**Task instructions**.
Every line of the records below from the line with "(508, 364) = (338, 273): none -> grey phone" up to and including the line with "(756, 229) = (639, 229): white" must be reproduced exactly, and no line outside that range.

++++ Dataset

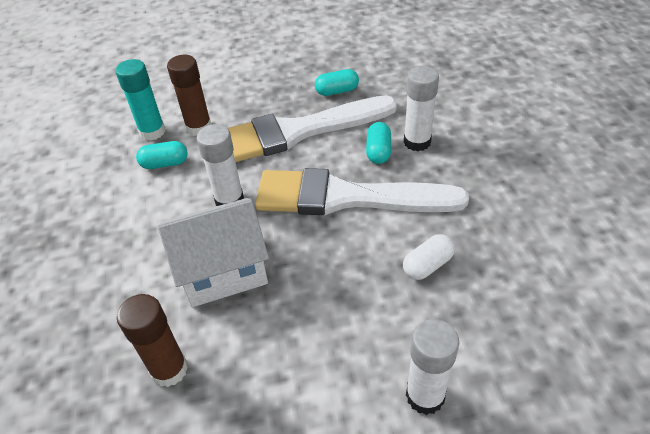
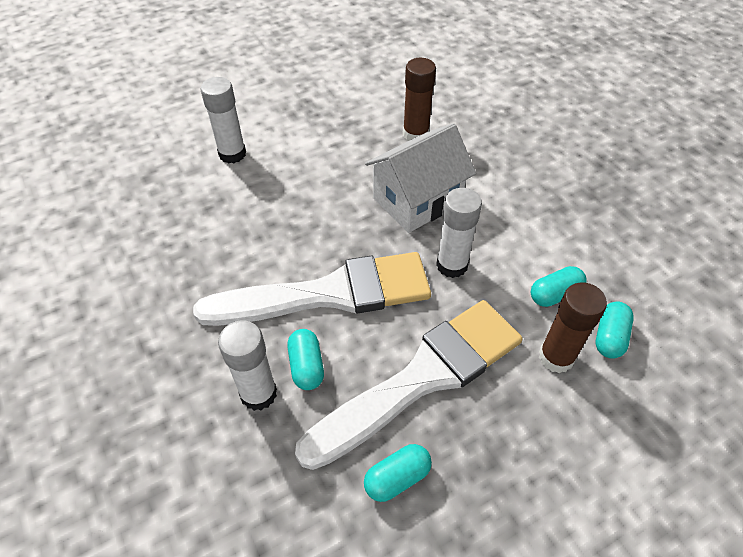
camera: 160 degrees right, 5 degrees up
(152, 132) = (609, 337): turquoise glue stick -> turquoise capsule
(427, 265) = (235, 240): white capsule -> none

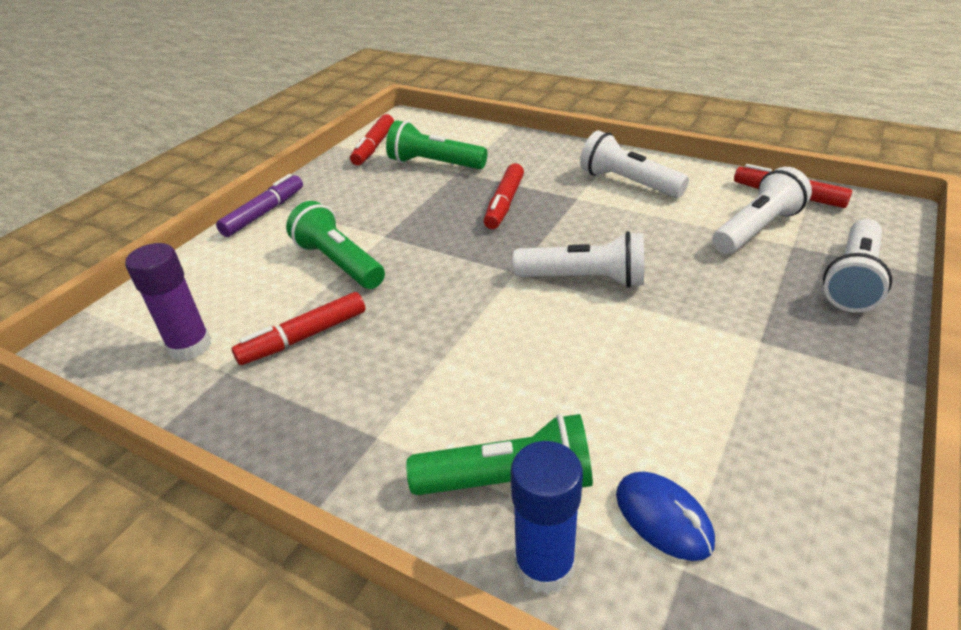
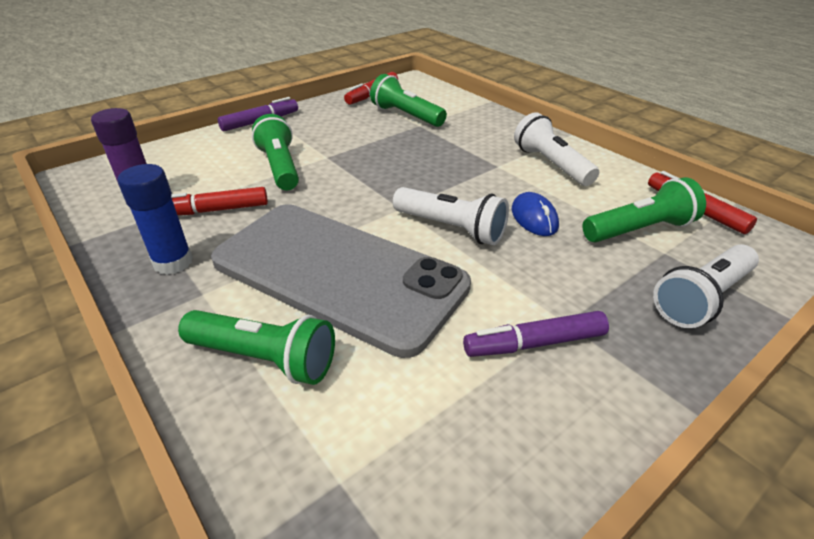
camera: 20 degrees right, 0 degrees up
(504, 203) = (435, 156): red marker -> none
(508, 364) = (338, 273): none -> grey phone
(544, 566) = (235, 432): blue glue stick -> blue glue stick (173, 262)
(663, 518) = (357, 435): blue mouse -> blue mouse (534, 218)
(750, 370) = (535, 343): none -> purple marker
(756, 229) = (639, 229): white flashlight -> green flashlight

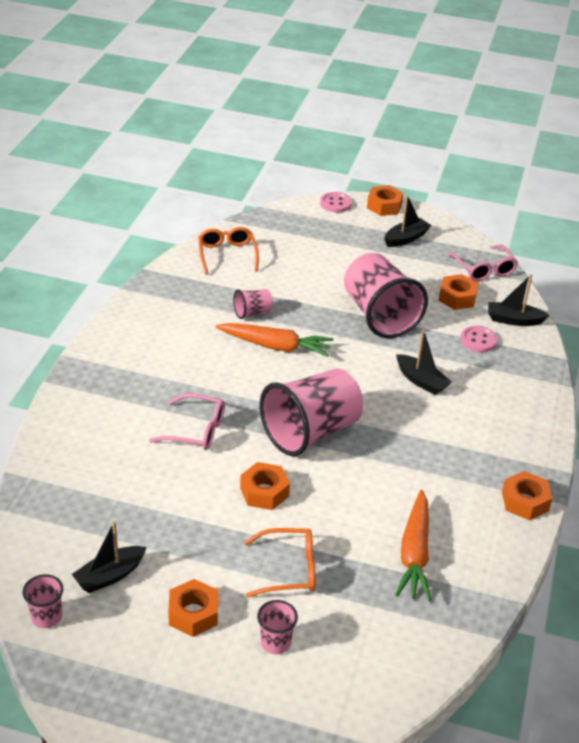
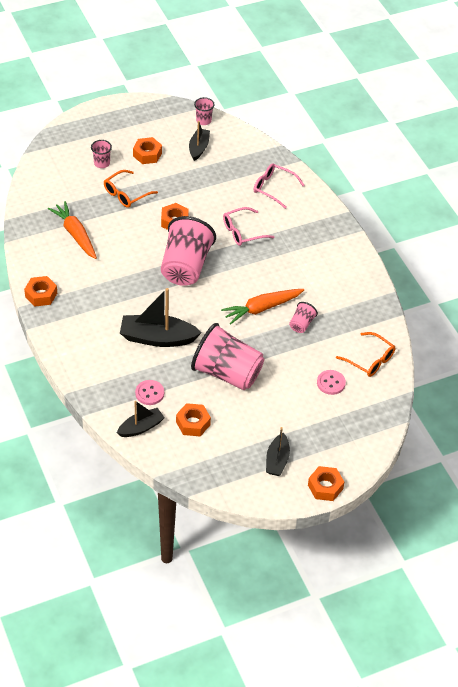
camera: 140 degrees right, 10 degrees up
(335, 203) = (360, 463): pink button -> pink button (331, 383)
(421, 381) = (157, 338): black boat -> black boat, size x1.67
(484, 269) = (197, 465): pink glasses -> pink glasses (273, 188)

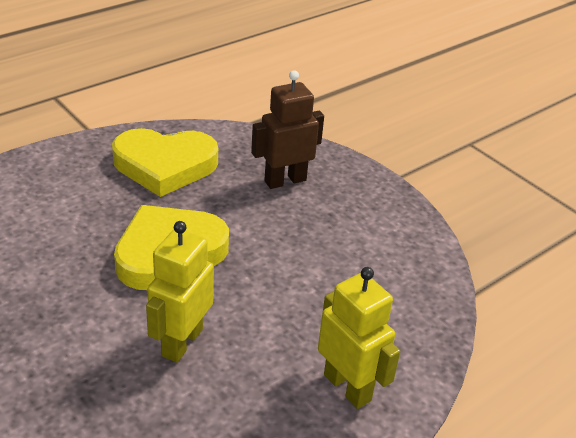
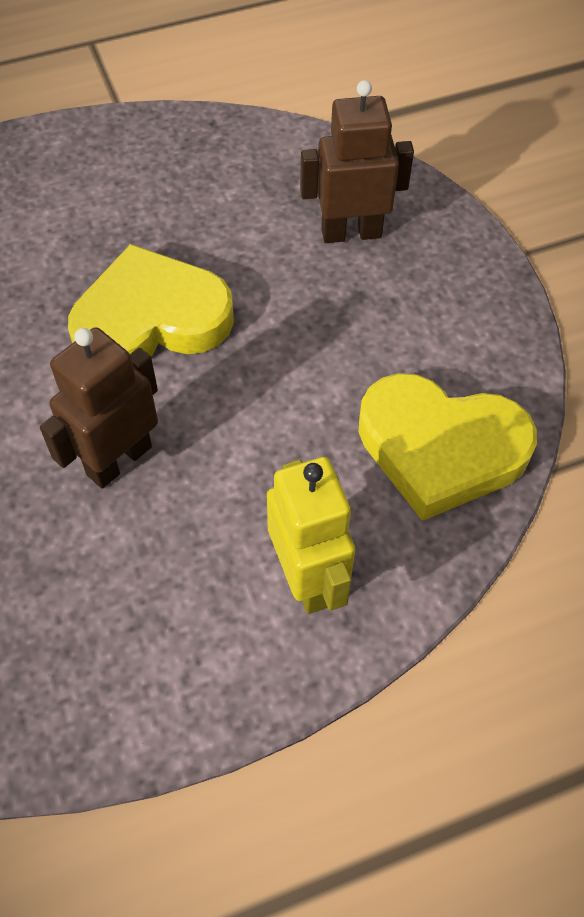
camera: 20 degrees right, 20 degrees up
(165, 165) = (195, 179): yellow heart -> yellow heart (440, 449)
(181, 342) = (119, 460): yellow robot -> brown robot

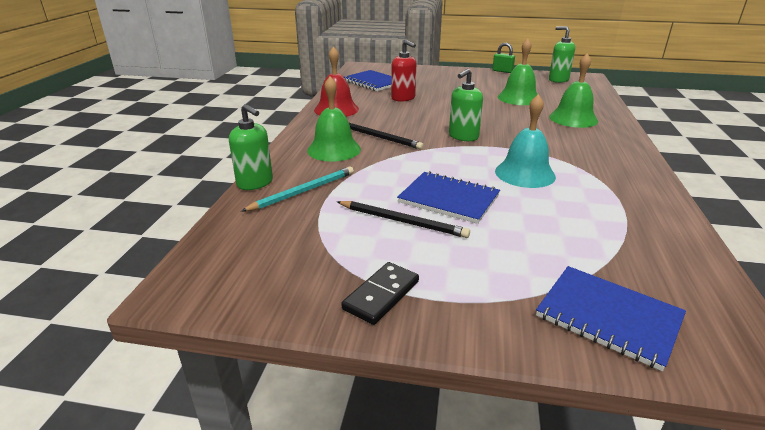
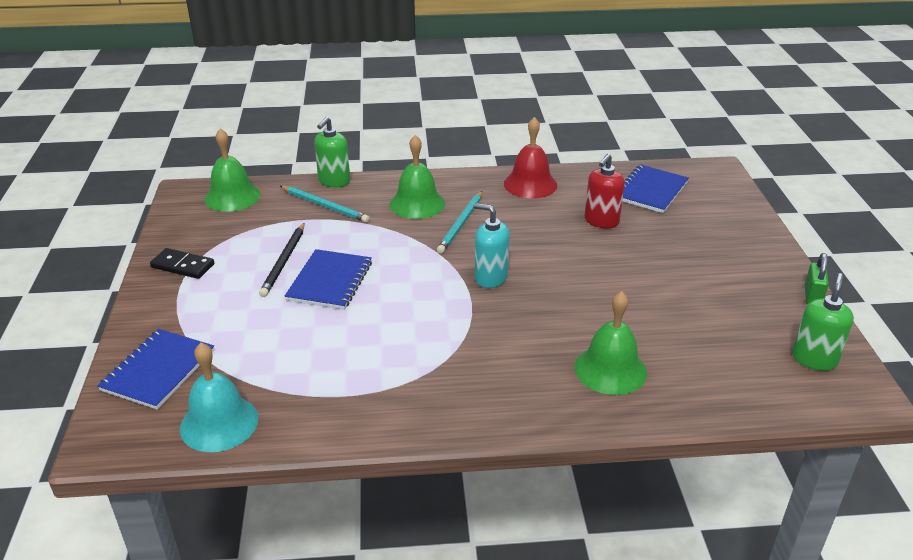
camera: 75 degrees right, 5 degrees up
(380, 137) = (461, 224): black pencil -> turquoise pencil
(463, 136) = (490, 278): green soap dispenser -> turquoise soap dispenser
(518, 98) = (673, 317): green bell -> green bell (232, 197)
(525, 173) = (402, 326): turquoise bell -> turquoise bell (219, 423)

++++++++

**Response to the exercise**.
(508, 364) = (338, 273): none -> grey phone
(544, 566) = (235, 432): blue glue stick -> blue glue stick (173, 262)
(663, 518) = (357, 435): blue mouse -> blue mouse (534, 218)
(750, 370) = (535, 343): none -> purple marker
(756, 229) = (639, 229): white flashlight -> green flashlight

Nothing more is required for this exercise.